*** MATERIAL PROVIDED Section Begins ***
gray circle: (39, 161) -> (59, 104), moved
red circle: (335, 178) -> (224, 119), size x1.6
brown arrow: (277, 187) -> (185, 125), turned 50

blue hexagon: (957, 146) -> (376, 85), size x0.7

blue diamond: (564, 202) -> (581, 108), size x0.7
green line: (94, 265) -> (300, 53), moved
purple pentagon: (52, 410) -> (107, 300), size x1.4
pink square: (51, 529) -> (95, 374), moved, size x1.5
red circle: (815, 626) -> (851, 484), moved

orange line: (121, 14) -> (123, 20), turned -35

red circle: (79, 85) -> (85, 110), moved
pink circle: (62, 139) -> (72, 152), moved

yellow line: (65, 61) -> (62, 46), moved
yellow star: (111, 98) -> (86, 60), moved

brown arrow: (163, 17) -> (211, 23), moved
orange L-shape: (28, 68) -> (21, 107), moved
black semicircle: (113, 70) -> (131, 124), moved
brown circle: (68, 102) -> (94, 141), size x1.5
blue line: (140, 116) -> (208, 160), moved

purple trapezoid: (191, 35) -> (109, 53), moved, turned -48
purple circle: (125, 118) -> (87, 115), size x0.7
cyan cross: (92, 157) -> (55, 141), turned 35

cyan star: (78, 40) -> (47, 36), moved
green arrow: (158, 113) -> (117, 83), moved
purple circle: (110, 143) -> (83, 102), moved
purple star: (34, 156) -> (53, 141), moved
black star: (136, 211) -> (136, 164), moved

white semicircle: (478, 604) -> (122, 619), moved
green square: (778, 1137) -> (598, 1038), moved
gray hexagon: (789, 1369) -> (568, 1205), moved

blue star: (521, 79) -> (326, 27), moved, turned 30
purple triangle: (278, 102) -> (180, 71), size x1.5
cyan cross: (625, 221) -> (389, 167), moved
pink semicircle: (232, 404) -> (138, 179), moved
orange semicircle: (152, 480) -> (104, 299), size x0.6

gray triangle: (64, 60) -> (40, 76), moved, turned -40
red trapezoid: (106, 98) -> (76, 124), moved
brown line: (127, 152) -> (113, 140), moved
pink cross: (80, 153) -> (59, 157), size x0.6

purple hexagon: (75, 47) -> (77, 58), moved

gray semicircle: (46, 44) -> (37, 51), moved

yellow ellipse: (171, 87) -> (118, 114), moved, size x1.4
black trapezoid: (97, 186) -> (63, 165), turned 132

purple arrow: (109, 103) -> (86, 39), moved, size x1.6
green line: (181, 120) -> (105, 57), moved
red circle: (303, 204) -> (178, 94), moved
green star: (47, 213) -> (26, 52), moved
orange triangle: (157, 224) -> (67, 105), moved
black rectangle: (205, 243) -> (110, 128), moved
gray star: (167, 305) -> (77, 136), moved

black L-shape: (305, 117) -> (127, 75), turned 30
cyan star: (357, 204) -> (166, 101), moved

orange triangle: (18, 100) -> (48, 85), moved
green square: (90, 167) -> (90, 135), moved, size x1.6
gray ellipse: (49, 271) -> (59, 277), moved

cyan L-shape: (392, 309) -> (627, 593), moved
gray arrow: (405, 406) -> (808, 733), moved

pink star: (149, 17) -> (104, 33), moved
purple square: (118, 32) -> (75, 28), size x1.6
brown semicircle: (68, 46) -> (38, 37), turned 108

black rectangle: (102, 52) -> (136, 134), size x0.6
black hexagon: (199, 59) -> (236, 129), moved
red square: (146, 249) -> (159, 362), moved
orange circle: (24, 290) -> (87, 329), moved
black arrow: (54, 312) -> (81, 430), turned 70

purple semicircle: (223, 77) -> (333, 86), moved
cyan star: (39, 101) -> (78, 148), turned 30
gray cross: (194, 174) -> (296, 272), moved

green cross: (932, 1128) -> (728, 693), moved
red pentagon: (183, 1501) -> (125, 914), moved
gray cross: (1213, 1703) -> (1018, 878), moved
*** MATERIAL PROVIDED Section Ends ***
#### [WORK ITEM]
In the records shown above, how many lines include the word "square"? Answer with the number only.

#### [SOLUTION FOR THIS TASK]
5